▸ **WHAT THE TASK REQUIRES**: Reproduce word for word the rows below, from the one containing "What do you see at coordinates (731, 83)" through the one containing "bay [147, 1386]".

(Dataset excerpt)

————————

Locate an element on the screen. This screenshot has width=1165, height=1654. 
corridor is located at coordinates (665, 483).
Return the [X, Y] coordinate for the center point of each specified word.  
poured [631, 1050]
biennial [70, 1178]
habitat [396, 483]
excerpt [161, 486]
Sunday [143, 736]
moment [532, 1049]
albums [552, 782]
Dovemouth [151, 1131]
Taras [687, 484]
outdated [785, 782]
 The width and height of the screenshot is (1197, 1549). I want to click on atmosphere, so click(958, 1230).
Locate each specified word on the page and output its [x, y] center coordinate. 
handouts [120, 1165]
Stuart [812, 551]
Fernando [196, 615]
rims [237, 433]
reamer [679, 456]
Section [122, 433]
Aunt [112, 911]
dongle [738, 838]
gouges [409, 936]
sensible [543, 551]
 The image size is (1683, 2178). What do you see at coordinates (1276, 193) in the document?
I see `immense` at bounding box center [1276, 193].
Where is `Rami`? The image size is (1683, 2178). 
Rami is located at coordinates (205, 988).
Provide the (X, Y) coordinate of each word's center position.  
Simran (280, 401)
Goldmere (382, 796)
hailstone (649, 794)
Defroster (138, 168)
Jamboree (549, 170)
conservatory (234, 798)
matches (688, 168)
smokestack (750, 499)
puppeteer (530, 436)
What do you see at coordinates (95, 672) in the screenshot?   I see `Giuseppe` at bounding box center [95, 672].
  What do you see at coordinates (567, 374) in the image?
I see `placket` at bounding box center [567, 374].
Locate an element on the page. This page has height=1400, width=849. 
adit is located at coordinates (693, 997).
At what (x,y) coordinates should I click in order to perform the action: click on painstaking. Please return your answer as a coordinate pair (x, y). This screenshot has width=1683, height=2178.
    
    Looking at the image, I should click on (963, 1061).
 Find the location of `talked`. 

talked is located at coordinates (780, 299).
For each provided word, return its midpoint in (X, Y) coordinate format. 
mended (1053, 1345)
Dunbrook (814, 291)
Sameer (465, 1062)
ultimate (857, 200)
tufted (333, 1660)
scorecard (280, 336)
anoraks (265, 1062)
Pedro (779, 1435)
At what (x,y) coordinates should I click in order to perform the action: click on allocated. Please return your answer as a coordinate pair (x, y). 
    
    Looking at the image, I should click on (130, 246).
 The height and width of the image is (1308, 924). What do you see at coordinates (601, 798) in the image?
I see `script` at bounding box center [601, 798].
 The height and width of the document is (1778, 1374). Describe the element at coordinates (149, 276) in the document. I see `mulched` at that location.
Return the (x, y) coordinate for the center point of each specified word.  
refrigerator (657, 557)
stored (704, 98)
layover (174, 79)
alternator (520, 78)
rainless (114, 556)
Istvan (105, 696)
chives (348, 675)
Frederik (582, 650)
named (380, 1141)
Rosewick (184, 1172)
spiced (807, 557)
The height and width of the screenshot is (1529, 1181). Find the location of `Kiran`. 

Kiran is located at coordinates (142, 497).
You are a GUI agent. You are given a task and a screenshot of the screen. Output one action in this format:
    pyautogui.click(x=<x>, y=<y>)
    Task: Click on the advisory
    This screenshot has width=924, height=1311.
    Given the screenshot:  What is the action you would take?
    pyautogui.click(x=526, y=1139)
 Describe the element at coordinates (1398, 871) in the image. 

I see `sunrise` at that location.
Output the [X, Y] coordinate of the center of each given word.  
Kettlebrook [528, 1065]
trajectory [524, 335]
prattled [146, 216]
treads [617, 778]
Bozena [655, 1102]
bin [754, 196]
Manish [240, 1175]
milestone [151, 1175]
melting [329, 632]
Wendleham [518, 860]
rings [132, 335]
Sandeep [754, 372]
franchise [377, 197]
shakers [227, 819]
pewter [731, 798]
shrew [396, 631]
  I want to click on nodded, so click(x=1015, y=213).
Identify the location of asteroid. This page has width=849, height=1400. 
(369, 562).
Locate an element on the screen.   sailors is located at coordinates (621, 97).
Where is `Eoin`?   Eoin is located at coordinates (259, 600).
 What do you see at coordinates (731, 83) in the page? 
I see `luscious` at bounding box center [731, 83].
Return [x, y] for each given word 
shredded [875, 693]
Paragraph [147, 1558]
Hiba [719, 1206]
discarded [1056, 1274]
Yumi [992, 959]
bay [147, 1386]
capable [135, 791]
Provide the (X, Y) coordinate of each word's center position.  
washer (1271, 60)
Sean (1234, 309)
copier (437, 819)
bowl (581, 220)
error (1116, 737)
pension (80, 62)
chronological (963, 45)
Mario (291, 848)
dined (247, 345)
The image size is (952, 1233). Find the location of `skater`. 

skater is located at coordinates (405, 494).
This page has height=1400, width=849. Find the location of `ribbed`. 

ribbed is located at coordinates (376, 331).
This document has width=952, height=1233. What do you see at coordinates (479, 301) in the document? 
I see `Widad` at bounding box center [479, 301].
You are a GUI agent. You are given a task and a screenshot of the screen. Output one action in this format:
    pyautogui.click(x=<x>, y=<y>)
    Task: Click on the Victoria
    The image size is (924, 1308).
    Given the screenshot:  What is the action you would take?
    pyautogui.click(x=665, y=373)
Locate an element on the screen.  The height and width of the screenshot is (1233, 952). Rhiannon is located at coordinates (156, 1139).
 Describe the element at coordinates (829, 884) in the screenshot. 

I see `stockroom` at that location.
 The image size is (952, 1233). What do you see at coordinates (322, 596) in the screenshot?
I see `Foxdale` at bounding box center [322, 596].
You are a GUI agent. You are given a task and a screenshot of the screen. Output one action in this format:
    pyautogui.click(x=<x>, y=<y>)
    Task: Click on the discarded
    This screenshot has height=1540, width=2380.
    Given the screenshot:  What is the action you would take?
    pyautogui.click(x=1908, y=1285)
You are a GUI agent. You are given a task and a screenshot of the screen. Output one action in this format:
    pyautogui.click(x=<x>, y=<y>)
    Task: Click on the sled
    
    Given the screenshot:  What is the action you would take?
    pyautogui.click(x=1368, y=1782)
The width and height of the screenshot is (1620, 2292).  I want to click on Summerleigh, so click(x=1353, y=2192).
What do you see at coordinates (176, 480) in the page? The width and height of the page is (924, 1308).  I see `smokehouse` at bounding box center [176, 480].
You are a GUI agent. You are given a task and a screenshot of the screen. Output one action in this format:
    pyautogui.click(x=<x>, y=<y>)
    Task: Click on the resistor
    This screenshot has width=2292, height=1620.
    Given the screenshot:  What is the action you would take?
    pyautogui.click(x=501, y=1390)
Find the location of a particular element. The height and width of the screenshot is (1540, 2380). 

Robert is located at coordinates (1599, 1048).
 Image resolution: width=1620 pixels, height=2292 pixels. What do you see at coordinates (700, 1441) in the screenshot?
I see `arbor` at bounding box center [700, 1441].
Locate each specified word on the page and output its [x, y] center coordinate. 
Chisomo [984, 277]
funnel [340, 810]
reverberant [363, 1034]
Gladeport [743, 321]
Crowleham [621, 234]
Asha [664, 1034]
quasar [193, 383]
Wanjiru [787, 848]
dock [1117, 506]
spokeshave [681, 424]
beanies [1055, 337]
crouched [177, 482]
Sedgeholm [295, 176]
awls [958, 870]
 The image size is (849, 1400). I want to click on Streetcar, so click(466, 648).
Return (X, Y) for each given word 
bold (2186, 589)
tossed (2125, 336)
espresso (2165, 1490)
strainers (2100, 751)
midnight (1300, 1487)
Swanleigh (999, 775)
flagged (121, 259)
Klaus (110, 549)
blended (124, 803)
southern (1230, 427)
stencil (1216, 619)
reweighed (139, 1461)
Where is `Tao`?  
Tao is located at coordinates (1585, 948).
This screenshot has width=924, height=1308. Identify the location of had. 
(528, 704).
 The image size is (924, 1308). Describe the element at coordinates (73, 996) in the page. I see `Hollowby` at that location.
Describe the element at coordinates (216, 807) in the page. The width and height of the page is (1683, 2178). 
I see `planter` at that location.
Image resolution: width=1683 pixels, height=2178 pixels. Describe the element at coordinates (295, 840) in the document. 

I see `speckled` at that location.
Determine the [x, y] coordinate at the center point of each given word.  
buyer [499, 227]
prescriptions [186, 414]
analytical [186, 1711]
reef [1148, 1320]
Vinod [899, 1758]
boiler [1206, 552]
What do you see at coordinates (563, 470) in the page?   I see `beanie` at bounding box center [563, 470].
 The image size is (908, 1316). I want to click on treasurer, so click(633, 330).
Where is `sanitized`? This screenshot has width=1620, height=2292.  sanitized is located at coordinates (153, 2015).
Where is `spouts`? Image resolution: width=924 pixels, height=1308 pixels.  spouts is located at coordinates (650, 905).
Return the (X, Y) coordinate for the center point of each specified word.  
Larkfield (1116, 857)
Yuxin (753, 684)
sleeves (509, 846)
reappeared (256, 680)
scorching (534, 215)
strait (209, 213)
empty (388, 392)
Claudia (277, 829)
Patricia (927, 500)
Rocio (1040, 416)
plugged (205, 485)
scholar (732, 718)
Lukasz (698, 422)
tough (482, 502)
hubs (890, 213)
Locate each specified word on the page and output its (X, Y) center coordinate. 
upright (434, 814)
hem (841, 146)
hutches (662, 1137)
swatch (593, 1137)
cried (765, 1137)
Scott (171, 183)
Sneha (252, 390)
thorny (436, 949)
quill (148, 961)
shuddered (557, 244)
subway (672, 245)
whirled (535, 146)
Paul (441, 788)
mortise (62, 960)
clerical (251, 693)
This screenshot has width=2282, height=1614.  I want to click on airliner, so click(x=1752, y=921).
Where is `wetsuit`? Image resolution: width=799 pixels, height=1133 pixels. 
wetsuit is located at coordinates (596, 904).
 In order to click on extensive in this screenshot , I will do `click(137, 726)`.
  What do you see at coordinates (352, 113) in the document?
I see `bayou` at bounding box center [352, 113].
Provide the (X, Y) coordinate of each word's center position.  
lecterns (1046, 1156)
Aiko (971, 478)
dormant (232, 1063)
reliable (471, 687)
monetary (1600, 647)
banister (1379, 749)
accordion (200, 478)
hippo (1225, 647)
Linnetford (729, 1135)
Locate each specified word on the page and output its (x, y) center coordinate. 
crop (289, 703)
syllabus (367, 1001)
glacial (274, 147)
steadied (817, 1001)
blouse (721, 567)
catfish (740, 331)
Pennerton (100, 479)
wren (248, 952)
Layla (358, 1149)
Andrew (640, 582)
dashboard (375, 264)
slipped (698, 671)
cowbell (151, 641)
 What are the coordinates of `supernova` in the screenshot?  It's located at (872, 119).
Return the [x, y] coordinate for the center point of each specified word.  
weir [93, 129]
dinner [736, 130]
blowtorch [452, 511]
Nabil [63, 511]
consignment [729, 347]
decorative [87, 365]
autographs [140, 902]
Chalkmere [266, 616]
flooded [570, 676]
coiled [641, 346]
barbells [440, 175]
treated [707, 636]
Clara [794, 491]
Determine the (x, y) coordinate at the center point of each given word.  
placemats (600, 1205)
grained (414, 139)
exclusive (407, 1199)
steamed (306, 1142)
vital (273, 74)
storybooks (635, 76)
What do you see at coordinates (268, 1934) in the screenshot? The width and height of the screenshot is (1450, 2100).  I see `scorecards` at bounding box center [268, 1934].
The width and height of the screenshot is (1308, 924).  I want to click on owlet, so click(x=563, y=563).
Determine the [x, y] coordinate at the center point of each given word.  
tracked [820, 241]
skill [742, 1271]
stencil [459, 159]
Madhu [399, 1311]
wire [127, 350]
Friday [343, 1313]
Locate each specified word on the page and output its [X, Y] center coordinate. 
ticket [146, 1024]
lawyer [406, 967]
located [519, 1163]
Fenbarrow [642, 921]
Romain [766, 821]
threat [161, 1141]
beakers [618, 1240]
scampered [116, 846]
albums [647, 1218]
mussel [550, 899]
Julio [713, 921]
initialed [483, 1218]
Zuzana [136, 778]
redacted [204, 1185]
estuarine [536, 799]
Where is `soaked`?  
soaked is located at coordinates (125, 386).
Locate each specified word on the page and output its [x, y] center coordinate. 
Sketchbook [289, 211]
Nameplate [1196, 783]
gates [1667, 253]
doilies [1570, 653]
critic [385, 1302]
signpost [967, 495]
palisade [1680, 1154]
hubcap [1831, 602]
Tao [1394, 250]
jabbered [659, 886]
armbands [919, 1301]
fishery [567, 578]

————————

▸ **EXERCISE RESULT**:
 What do you see at coordinates (731, 83) in the page? 
I see `luscious` at bounding box center [731, 83].
Return [x, y] for each given word 
shredded [875, 693]
Paragraph [147, 1558]
Hiba [719, 1206]
discarded [1056, 1274]
Yumi [992, 959]
bay [147, 1386]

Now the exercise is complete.